-- PROVIDED ENTRIES follows --

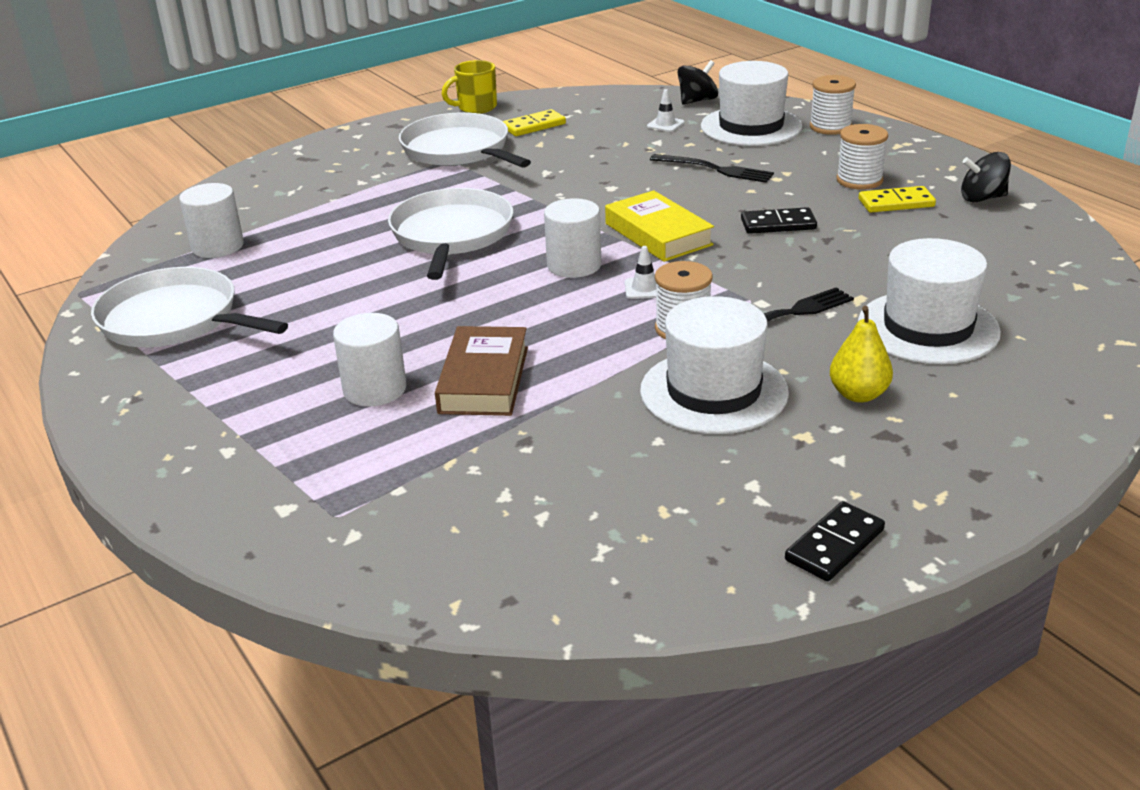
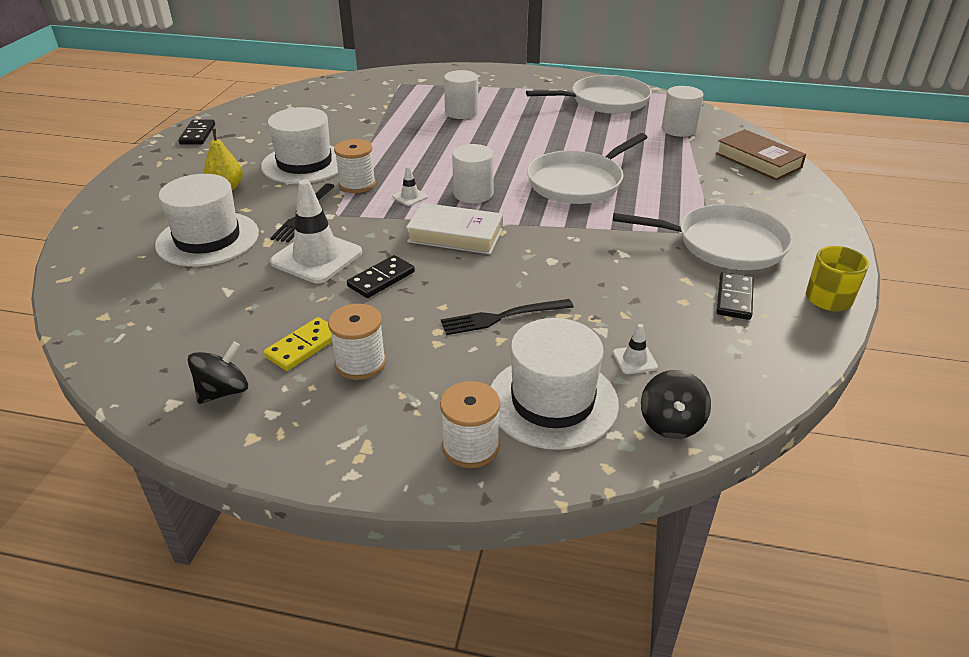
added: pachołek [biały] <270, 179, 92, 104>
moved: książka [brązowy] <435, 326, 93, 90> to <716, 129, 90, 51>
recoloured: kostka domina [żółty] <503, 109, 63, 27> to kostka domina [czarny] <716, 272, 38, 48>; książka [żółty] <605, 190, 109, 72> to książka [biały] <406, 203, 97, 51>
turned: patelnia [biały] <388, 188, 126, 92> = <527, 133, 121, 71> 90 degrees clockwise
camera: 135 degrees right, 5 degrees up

-- PROVIDED ENTRIES concluded --
-- PROVIDED ENTRIES follows --

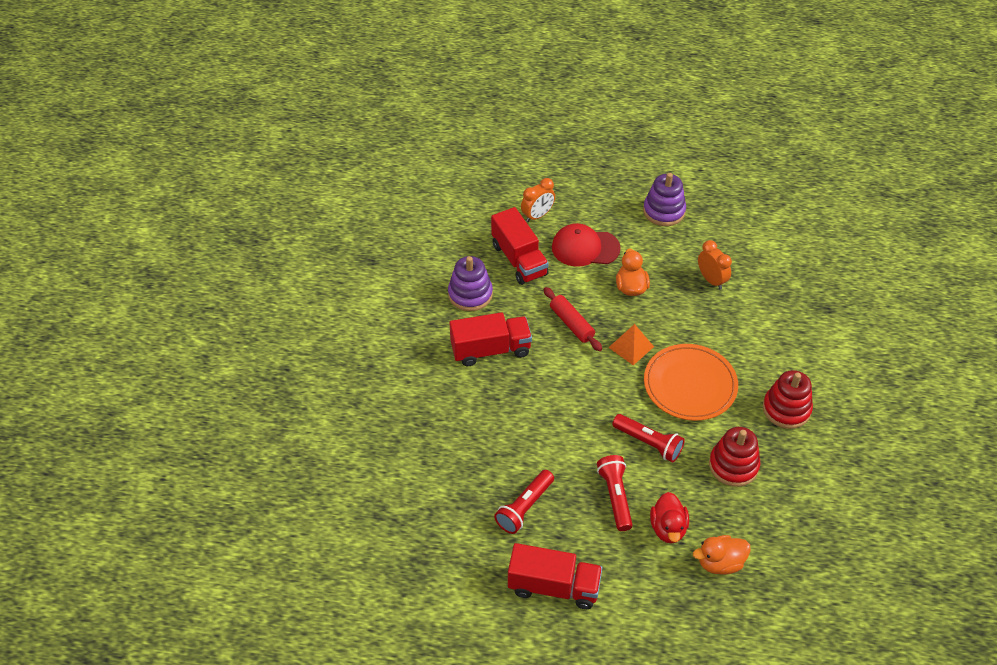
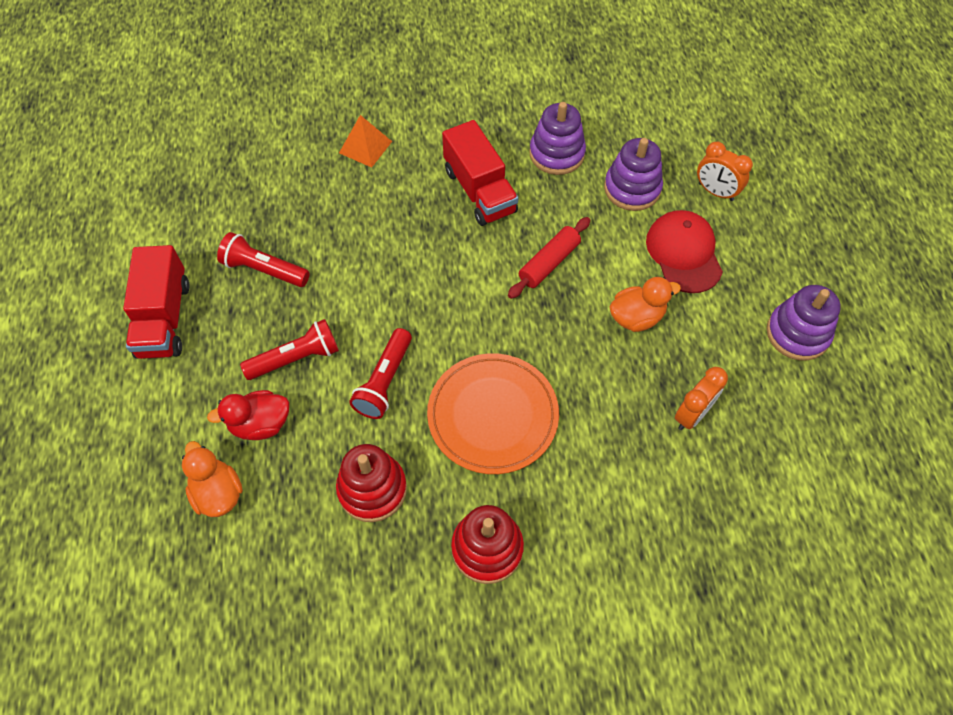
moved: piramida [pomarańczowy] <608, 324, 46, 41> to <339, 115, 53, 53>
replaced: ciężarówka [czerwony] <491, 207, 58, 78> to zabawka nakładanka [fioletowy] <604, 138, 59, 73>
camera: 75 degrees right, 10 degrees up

-- PROVIDED ENTRIES concluded --

TASK INSTRUCTIONS:
Everything from the line containing "turned: patelnia [biały]" through the line containing "camera: 135 degrees right, 5 degrees up" in the material above should be retyped exactly, both ends included, and nothing more.

EXERCISE OUTPUT:
turned: patelnia [biały] <388, 188, 126, 92> = <527, 133, 121, 71> 90 degrees clockwise
camera: 135 degrees right, 5 degrees up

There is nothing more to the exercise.